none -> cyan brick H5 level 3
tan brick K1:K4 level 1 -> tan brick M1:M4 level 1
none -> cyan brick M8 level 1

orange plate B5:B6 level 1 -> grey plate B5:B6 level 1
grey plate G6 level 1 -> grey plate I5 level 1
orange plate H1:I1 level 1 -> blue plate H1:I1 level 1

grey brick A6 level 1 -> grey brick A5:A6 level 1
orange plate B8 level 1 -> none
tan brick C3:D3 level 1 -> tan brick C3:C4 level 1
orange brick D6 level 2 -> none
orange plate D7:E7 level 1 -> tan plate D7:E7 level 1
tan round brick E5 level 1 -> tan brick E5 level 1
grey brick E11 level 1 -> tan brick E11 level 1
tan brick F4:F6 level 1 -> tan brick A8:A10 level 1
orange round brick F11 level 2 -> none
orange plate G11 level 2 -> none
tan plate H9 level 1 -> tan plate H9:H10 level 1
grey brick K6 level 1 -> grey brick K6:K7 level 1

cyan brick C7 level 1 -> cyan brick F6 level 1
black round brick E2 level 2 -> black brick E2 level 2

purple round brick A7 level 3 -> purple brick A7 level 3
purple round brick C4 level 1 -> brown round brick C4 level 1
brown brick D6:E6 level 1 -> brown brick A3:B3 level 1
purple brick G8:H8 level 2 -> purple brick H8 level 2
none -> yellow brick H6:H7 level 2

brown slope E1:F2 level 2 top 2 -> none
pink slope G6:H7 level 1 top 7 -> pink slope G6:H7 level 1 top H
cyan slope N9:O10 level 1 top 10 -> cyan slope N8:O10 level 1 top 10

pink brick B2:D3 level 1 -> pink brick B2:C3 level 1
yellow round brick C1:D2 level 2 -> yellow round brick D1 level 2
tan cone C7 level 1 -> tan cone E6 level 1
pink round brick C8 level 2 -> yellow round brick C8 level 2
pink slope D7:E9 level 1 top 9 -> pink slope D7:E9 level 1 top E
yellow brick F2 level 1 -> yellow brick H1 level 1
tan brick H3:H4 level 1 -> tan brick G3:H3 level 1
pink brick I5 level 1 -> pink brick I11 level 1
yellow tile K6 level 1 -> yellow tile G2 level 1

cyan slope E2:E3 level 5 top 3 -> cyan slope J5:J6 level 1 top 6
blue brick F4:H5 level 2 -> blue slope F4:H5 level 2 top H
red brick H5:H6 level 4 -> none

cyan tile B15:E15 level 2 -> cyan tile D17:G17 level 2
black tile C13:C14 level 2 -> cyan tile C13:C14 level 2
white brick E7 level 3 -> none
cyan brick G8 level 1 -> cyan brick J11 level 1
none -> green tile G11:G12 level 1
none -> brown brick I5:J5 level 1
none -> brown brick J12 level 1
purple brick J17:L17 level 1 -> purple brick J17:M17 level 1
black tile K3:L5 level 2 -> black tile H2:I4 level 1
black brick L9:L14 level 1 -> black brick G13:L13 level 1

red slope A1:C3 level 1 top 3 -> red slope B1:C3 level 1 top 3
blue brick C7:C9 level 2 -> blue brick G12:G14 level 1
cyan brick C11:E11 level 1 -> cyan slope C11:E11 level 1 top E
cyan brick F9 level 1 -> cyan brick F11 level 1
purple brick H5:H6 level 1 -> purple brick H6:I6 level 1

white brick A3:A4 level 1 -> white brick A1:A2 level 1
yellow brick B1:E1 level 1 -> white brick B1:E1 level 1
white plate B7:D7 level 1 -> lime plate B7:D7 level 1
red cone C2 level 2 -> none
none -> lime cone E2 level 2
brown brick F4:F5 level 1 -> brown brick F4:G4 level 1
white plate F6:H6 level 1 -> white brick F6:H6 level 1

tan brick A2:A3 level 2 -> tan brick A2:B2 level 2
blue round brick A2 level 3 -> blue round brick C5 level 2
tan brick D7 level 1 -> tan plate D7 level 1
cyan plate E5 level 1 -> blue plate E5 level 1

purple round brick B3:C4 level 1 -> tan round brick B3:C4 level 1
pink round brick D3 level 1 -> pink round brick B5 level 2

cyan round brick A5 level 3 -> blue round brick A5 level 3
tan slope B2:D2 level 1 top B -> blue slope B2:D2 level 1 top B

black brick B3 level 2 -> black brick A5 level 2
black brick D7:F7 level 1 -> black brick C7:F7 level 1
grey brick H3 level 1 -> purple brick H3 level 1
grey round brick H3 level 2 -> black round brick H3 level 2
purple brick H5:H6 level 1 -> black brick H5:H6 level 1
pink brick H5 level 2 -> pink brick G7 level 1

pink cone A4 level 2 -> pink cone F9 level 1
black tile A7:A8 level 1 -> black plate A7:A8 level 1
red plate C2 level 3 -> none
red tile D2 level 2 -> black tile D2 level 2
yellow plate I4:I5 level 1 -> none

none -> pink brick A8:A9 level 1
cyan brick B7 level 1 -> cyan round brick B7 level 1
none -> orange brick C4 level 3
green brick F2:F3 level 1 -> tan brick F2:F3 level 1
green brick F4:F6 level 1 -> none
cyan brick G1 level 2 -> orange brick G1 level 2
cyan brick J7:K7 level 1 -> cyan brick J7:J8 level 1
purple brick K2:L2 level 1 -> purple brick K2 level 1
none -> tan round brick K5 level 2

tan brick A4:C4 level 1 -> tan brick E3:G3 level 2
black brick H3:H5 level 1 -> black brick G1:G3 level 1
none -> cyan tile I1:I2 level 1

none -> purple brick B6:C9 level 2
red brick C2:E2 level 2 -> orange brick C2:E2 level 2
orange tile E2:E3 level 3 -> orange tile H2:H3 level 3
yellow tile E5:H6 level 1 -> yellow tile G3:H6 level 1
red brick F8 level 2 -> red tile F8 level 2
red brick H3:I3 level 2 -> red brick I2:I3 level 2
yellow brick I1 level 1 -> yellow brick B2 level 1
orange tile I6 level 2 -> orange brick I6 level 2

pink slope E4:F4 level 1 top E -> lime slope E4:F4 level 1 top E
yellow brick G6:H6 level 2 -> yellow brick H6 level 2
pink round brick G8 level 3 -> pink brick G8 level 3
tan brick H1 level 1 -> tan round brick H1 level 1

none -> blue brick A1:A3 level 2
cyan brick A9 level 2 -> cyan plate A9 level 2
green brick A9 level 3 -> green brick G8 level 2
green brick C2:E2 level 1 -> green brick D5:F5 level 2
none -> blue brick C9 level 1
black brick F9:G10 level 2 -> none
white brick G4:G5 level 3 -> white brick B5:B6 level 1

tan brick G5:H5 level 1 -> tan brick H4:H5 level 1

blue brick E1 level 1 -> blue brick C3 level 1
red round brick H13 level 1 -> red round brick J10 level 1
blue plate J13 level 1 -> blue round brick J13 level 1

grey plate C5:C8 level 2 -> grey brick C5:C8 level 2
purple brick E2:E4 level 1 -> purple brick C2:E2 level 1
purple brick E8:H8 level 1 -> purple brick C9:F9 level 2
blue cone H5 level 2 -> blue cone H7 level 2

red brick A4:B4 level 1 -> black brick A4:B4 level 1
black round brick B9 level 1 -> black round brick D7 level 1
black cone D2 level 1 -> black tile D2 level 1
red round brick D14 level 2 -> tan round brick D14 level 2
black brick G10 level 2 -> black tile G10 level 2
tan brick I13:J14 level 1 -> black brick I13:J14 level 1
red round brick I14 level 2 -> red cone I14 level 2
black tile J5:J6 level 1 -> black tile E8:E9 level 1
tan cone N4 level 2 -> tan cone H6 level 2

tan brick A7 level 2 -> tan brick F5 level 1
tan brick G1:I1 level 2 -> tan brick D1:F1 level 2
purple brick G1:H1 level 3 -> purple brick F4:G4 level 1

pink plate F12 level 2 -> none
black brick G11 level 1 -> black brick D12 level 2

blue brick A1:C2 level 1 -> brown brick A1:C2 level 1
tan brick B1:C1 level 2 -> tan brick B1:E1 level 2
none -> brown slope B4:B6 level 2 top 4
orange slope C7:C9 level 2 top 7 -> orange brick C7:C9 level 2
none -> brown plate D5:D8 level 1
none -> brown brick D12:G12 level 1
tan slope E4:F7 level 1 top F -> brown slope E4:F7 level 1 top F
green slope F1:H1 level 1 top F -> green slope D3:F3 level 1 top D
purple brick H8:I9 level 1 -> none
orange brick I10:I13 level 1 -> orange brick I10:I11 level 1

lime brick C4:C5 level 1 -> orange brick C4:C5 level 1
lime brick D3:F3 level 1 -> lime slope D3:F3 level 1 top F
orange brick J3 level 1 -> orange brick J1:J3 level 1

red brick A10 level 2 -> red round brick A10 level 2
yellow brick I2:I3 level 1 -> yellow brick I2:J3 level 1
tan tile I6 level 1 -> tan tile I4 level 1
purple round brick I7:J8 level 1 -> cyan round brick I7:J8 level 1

^^^^^^^^

PROBLEM TO SOLVE => Among the lines above, repeat exactly those from the line with "black cone D2" to the line with "lime brick D3:F3", counting both ends.

TASK OUTPUT =>
black cone D2 level 1 -> black tile D2 level 1
red round brick D14 level 2 -> tan round brick D14 level 2
black brick G10 level 2 -> black tile G10 level 2
tan brick I13:J14 level 1 -> black brick I13:J14 level 1
red round brick I14 level 2 -> red cone I14 level 2
black tile J5:J6 level 1 -> black tile E8:E9 level 1
tan cone N4 level 2 -> tan cone H6 level 2

tan brick A7 level 2 -> tan brick F5 level 1
tan brick G1:I1 level 2 -> tan brick D1:F1 level 2
purple brick G1:H1 level 3 -> purple brick F4:G4 level 1

pink plate F12 level 2 -> none
black brick G11 level 1 -> black brick D12 level 2

blue brick A1:C2 level 1 -> brown brick A1:C2 level 1
tan brick B1:C1 level 2 -> tan brick B1:E1 level 2
none -> brown slope B4:B6 level 2 top 4
orange slope C7:C9 level 2 top 7 -> orange brick C7:C9 level 2
none -> brown plate D5:D8 level 1
none -> brown brick D12:G12 level 1
tan slope E4:F7 level 1 top F -> brown slope E4:F7 level 1 top F
green slope F1:H1 level 1 top F -> green slope D3:F3 level 1 top D
purple brick H8:I9 level 1 -> none
orange brick I10:I13 level 1 -> orange brick I10:I11 level 1

lime brick C4:C5 level 1 -> orange brick C4:C5 level 1
lime brick D3:F3 level 1 -> lime slope D3:F3 level 1 top F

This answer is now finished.